*EXERCISE*
Would you please reproduce all the entries word for word, minus the pictures?

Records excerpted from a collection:
=== Begin Enclosure ===
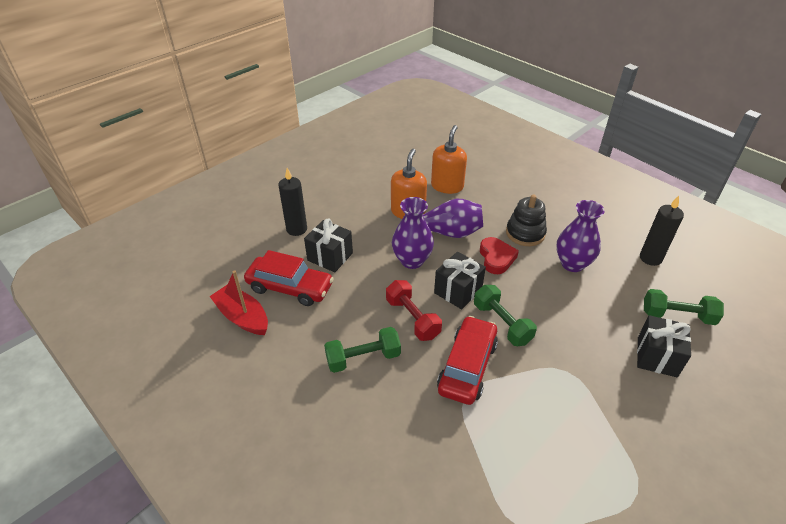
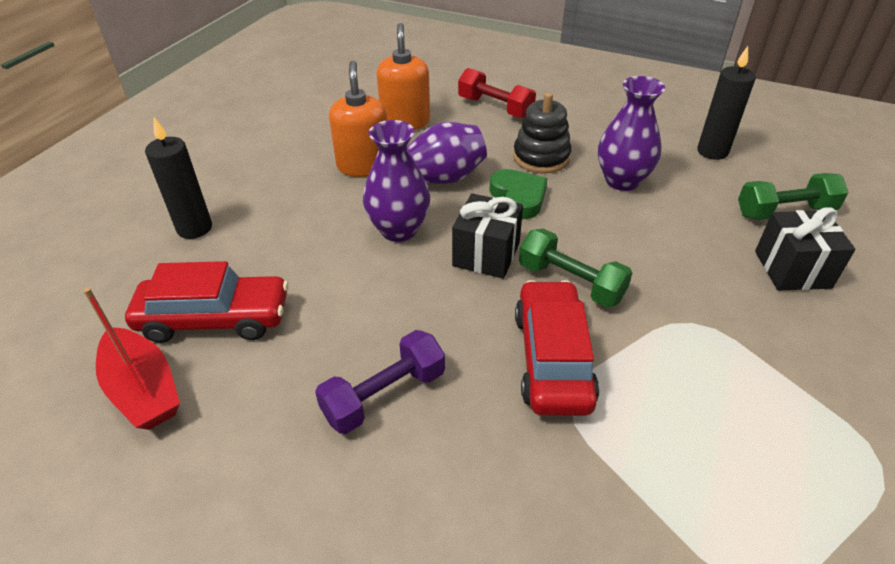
camera: 20 degrees left, 0 degrees up
(242, 317) = (143, 390): red boat -> red boat turned 150 degrees counterclockwise
(330, 257) = (266, 255): black gift -> none
(363, 358) = (384, 395): green dumbbell -> purple dumbbell
(412, 318) = (436, 311): red dumbbell -> red dumbbell (495, 108)
(496, 258) = (518, 197): red heart -> green heart

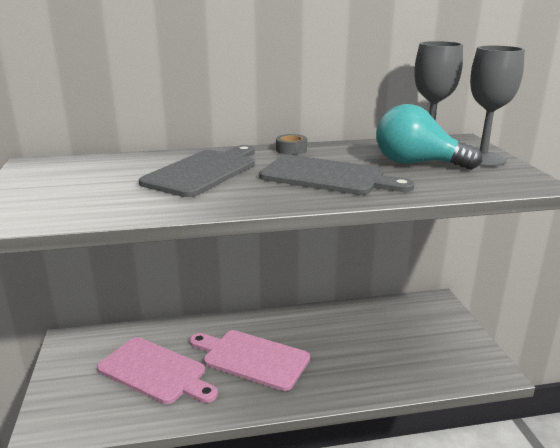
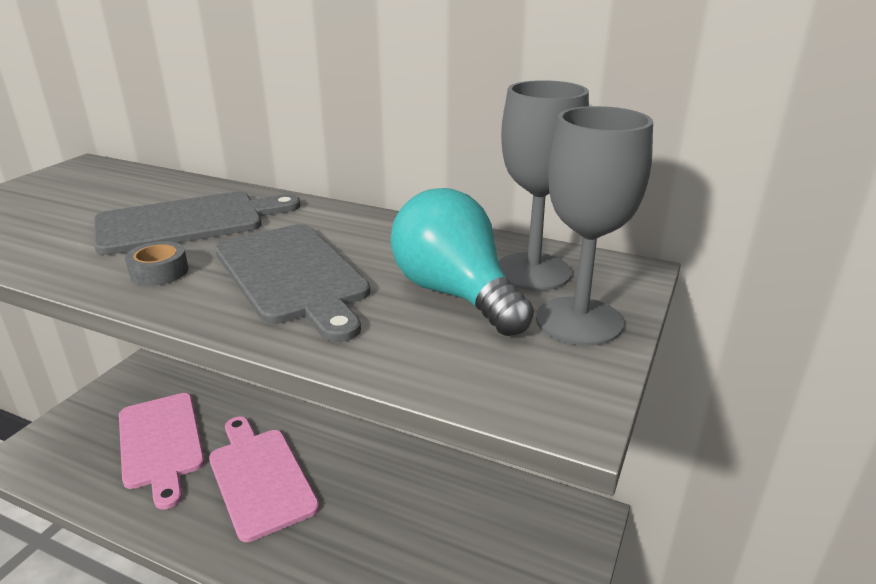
camera: 35 degrees right, 5 degrees up
(291, 149) = (346, 217): grey tape -> grey tape (159, 272)

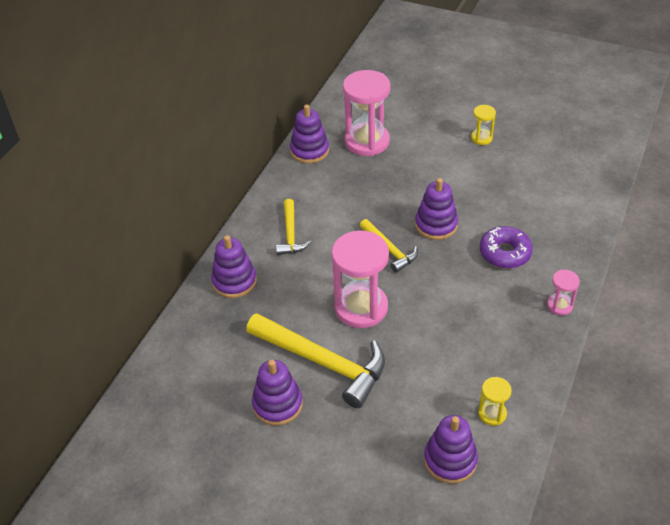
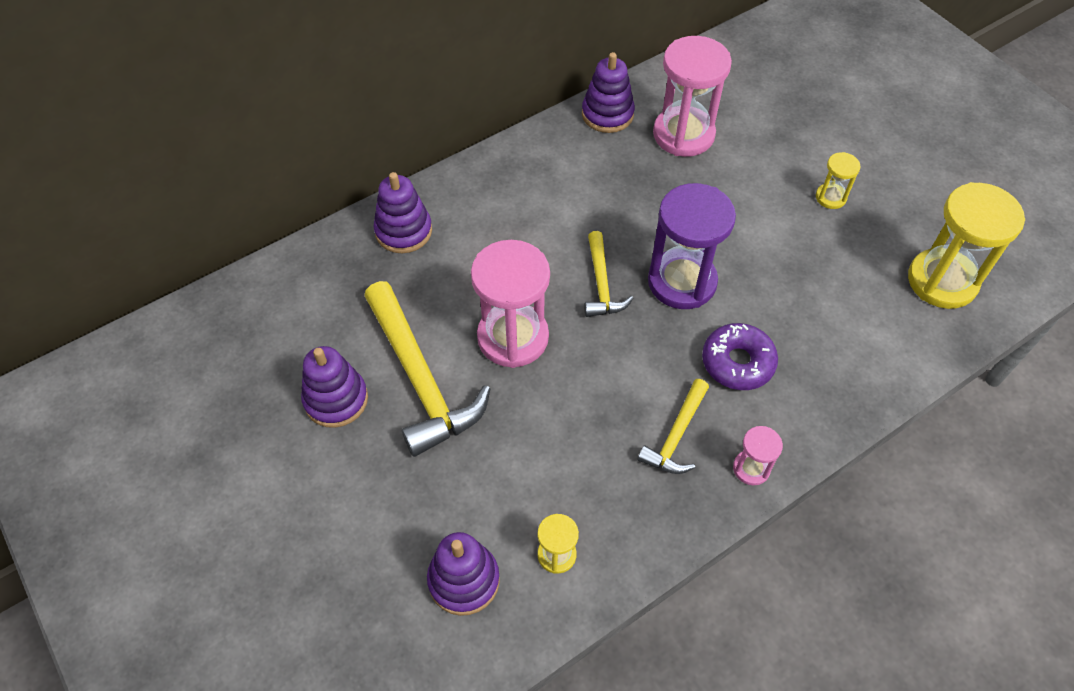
camera: 30 degrees right, 10 degrees up
(290, 234) = (506, 206): yellow hammer -> yellow hammer (676, 435)
(436, 225) = (682, 282): purple stacking toy -> purple hourglass
(577, 154) = (942, 281): none -> yellow hourglass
=== End Enclosure ===
*ANSWER FOR THE TASK*
camera: 20 degrees left, 0 degrees up
(242, 317) = (143, 390): red boat -> red boat turned 150 degrees counterclockwise
(330, 257) = (266, 255): black gift -> none
(363, 358) = (384, 395): green dumbbell -> purple dumbbell
(412, 318) = (436, 311): red dumbbell -> red dumbbell (495, 108)
(496, 258) = (518, 197): red heart -> green heart

camera: 35 degrees right, 5 degrees up
(291, 149) = (346, 217): grey tape -> grey tape (159, 272)

camera: 30 degrees right, 10 degrees up
(290, 234) = (506, 206): yellow hammer -> yellow hammer (676, 435)
(436, 225) = (682, 282): purple stacking toy -> purple hourglass
(577, 154) = (942, 281): none -> yellow hourglass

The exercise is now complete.